Exercise aim » Your whole answer should be the number of lines in the material below that include the word "cámara".

[Data for this task]

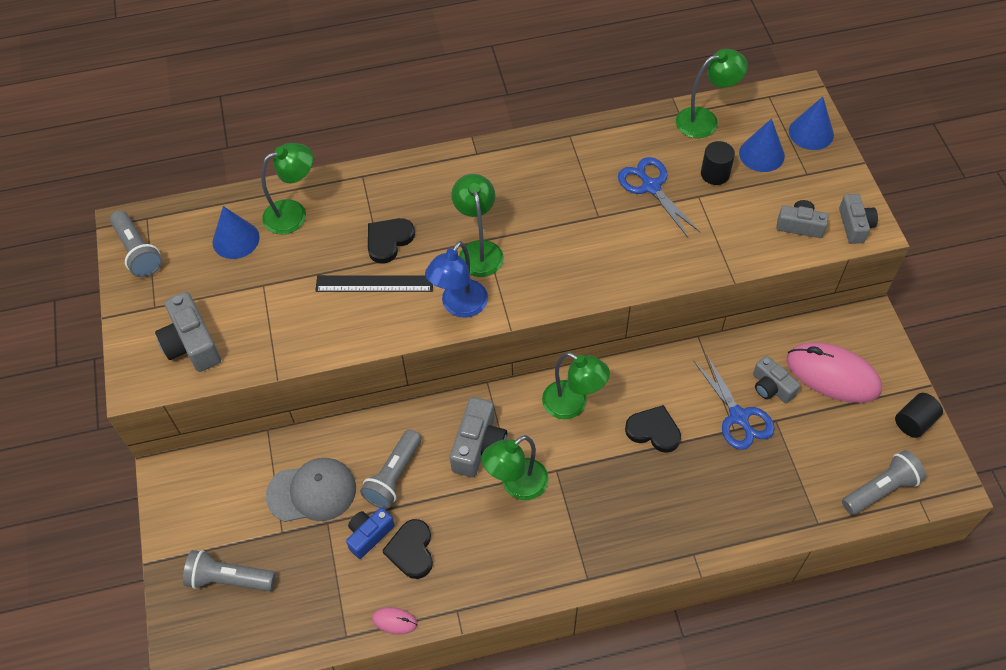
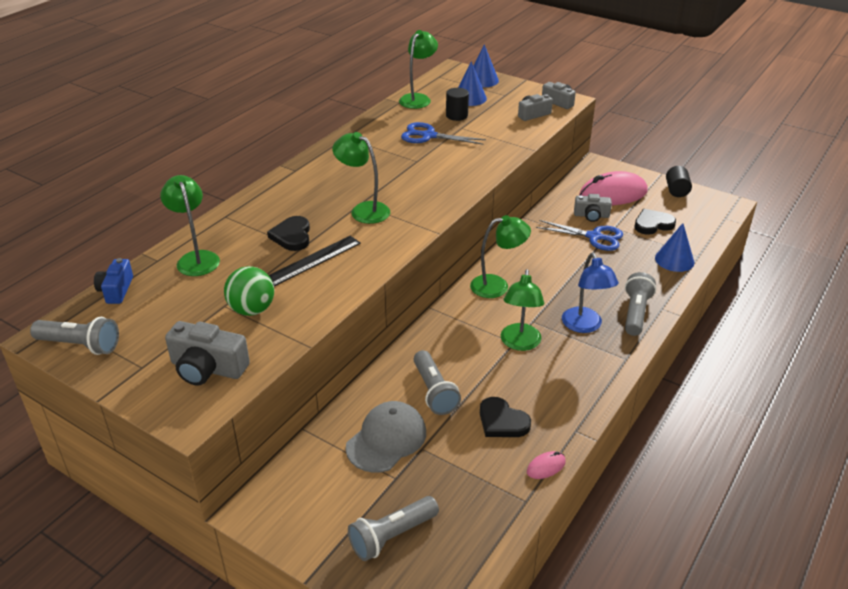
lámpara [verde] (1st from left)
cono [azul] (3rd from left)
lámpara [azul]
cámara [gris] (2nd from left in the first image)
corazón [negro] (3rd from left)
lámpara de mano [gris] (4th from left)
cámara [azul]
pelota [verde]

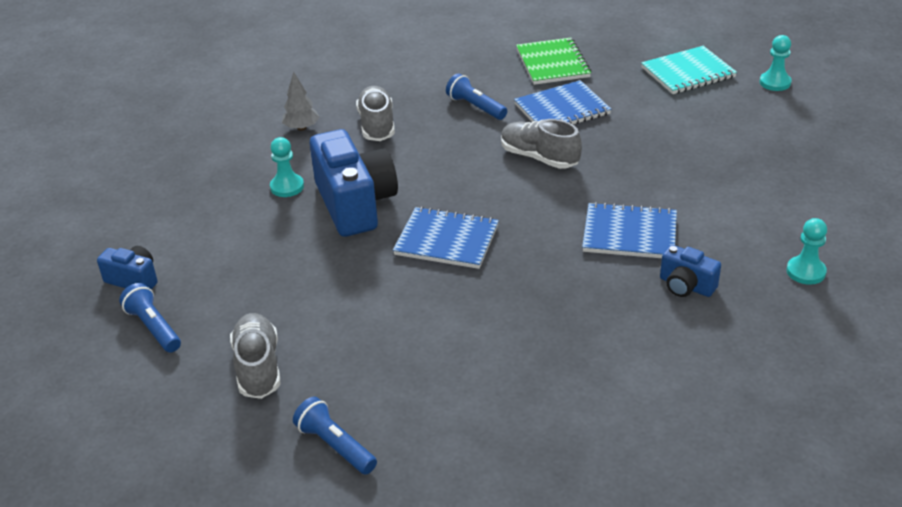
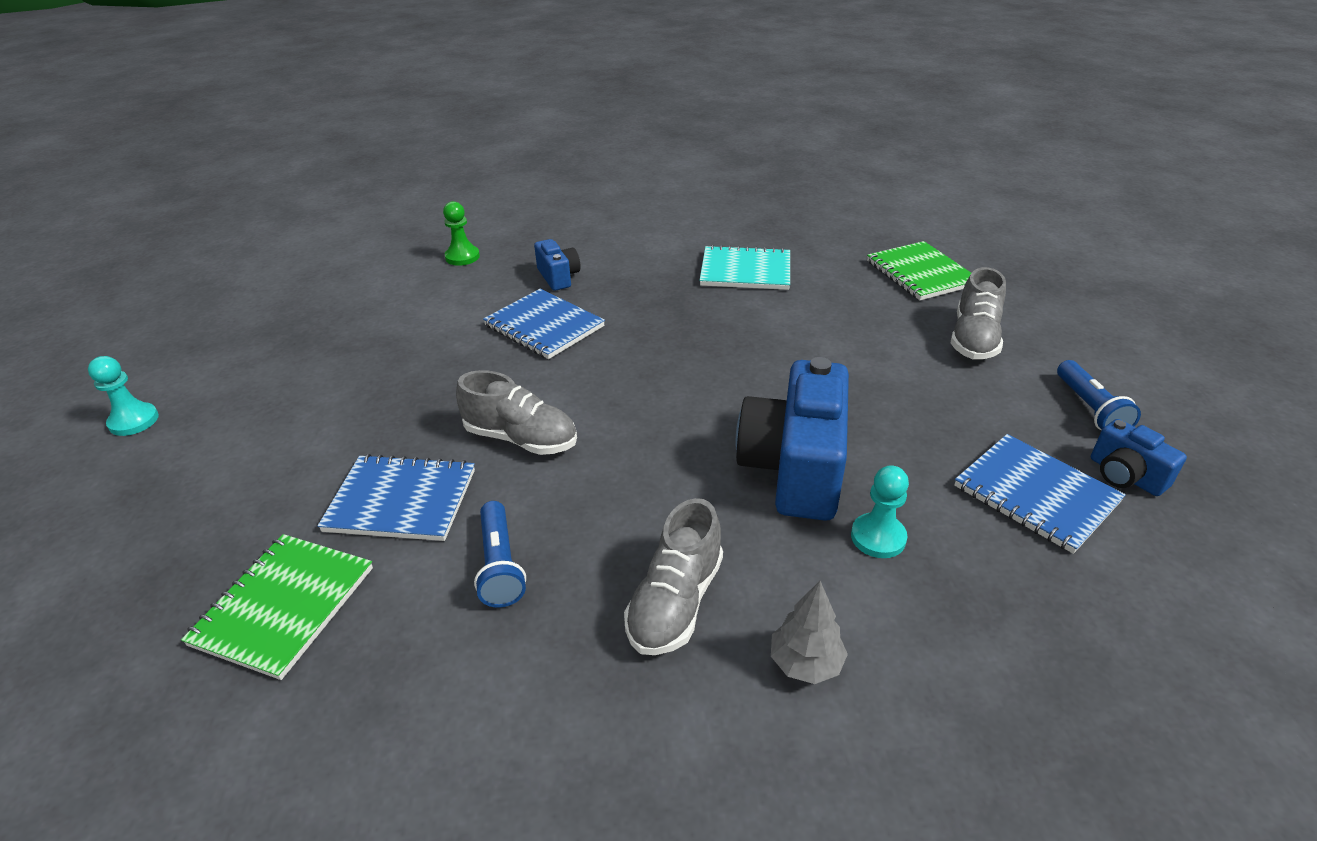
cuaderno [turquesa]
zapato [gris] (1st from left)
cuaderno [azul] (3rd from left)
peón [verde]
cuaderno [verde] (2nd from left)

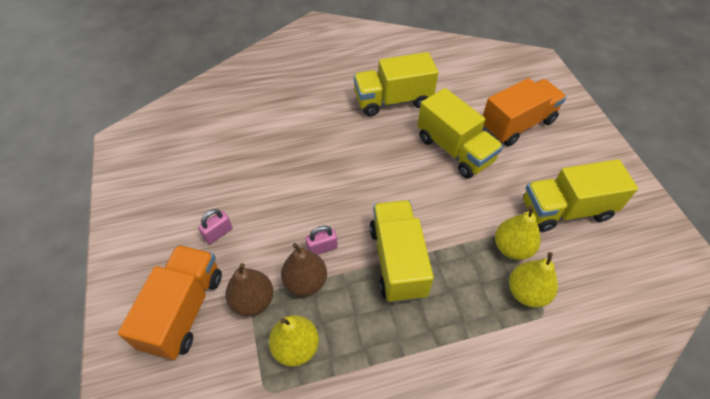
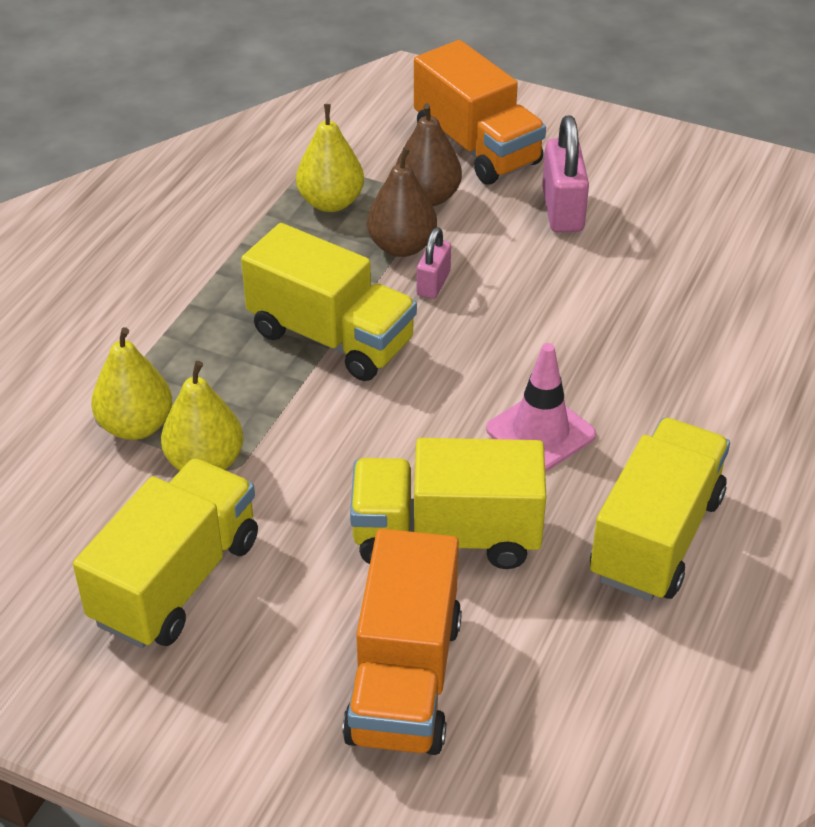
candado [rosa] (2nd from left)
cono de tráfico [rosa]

[/Data for this task]

Solution for this exercise » 2